Start of DATA TO USE
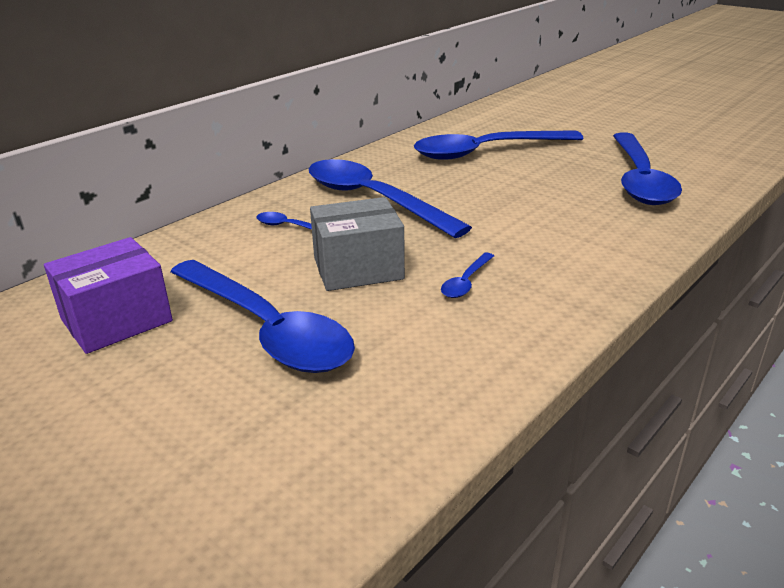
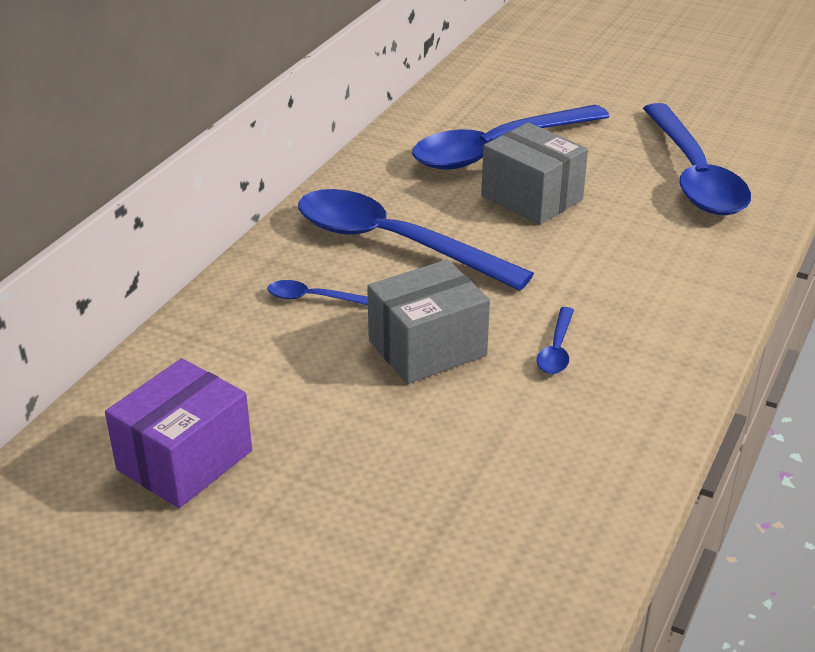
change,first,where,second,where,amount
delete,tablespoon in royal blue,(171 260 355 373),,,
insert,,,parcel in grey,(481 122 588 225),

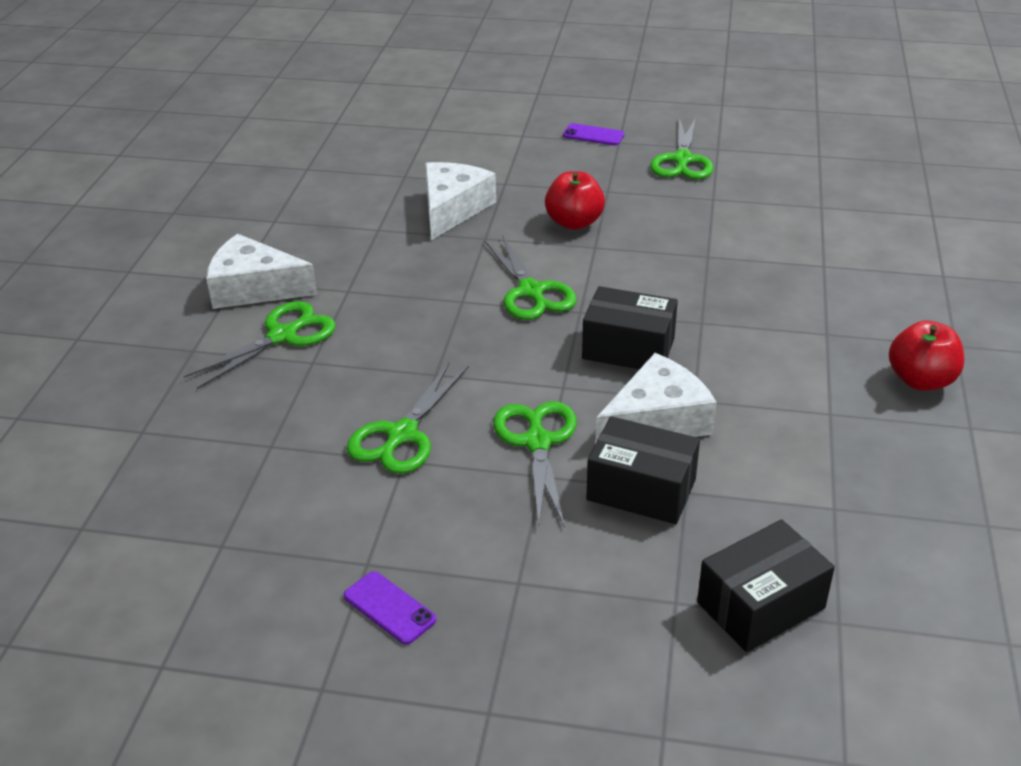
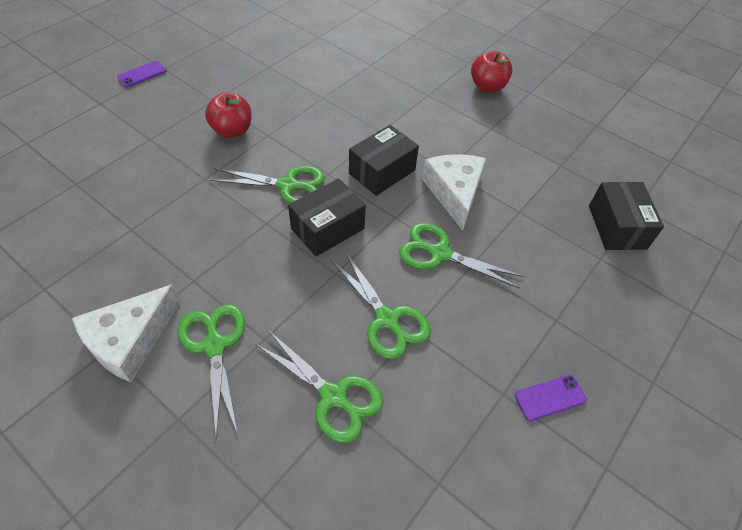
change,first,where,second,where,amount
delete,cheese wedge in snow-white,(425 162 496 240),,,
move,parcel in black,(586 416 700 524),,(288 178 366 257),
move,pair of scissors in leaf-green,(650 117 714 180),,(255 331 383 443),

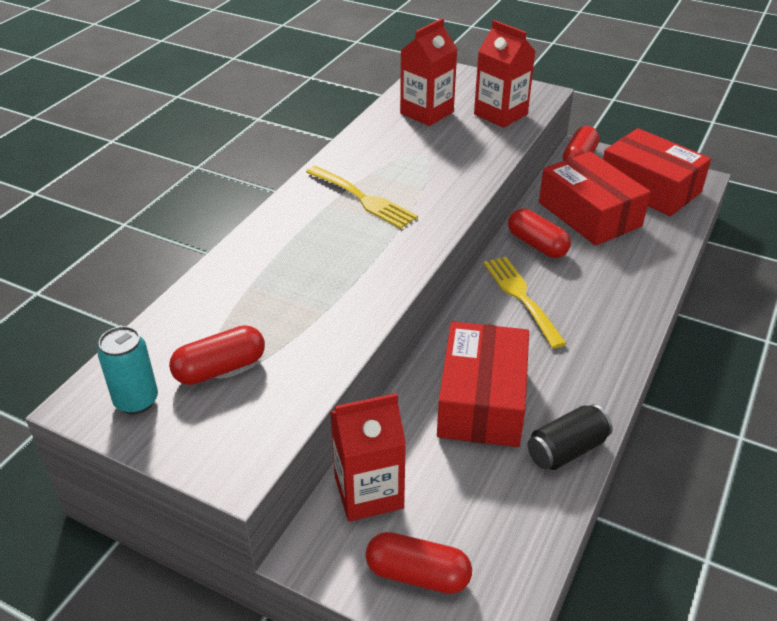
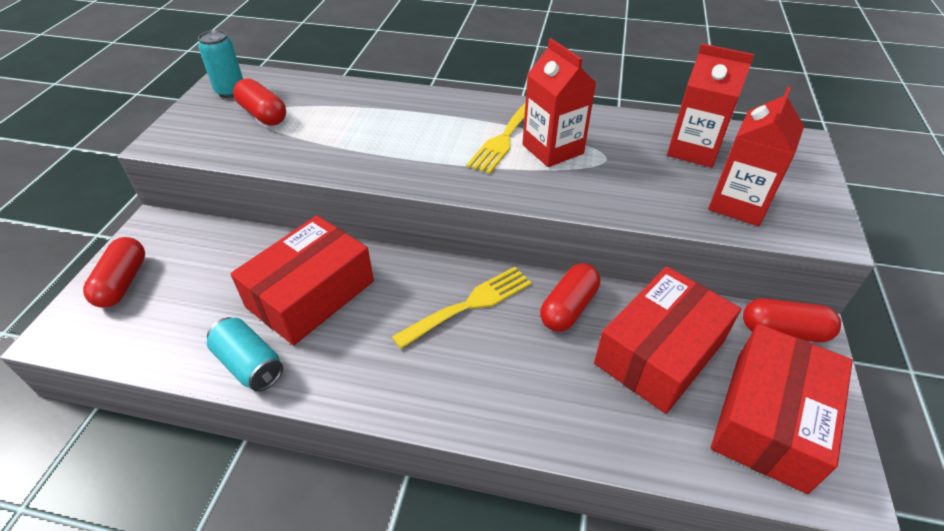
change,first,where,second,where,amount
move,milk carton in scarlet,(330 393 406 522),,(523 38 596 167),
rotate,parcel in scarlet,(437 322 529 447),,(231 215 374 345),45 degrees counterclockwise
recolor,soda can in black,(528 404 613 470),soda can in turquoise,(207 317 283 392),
End of DATA TO USE
Write out the listing word for word, omitting the pictures it holds.

▸ FINAL ANSWER:
change,first,where,second,where,amount
delete,tablespoon in royal blue,(171 260 355 373),,,
insert,,,parcel in grey,(481 122 588 225),

change,first,where,second,where,amount
delete,cheese wedge in snow-white,(425 162 496 240),,,
move,parcel in black,(586 416 700 524),,(288 178 366 257),
move,pair of scissors in leaf-green,(650 117 714 180),,(255 331 383 443),

change,first,where,second,where,amount
move,milk carton in scarlet,(330 393 406 522),,(523 38 596 167),
rotate,parcel in scarlet,(437 322 529 447),,(231 215 374 345),45 degrees counterclockwise
recolor,soda can in black,(528 404 613 470),soda can in turquoise,(207 317 283 392),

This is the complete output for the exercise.